Top of Study material

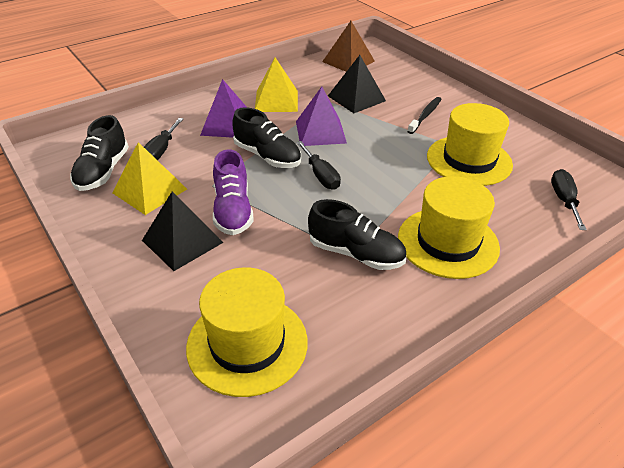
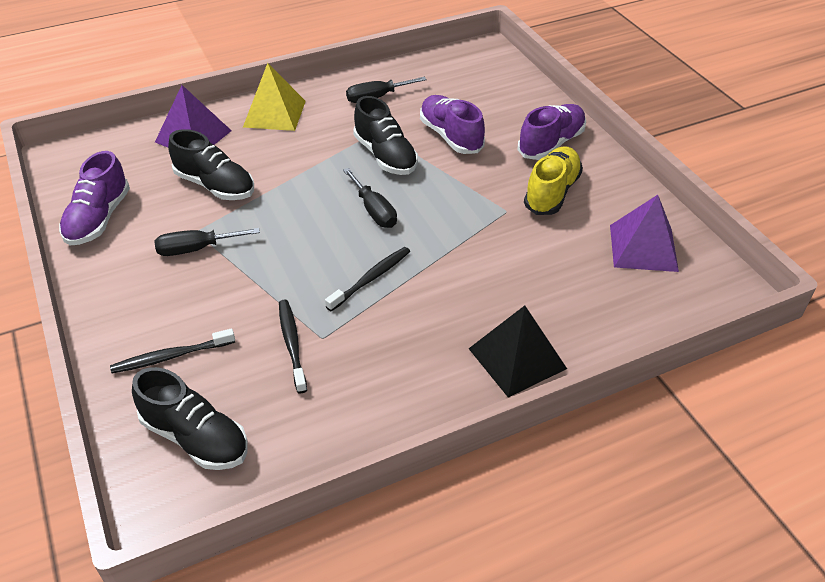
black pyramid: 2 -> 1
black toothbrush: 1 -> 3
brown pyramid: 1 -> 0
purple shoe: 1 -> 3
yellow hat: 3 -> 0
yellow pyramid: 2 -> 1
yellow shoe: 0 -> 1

Bottom of Study material
Top of Study material

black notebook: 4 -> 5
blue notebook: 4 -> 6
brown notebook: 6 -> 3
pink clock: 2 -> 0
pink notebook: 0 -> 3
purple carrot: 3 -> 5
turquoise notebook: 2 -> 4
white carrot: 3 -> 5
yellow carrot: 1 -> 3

Bottom of Study material

- Your goal
Each line above with the string "pyramid" in it should be located and copied.

- Result of the exercise
black pyramid: 2 -> 1
brown pyramid: 1 -> 0
yellow pyramid: 2 -> 1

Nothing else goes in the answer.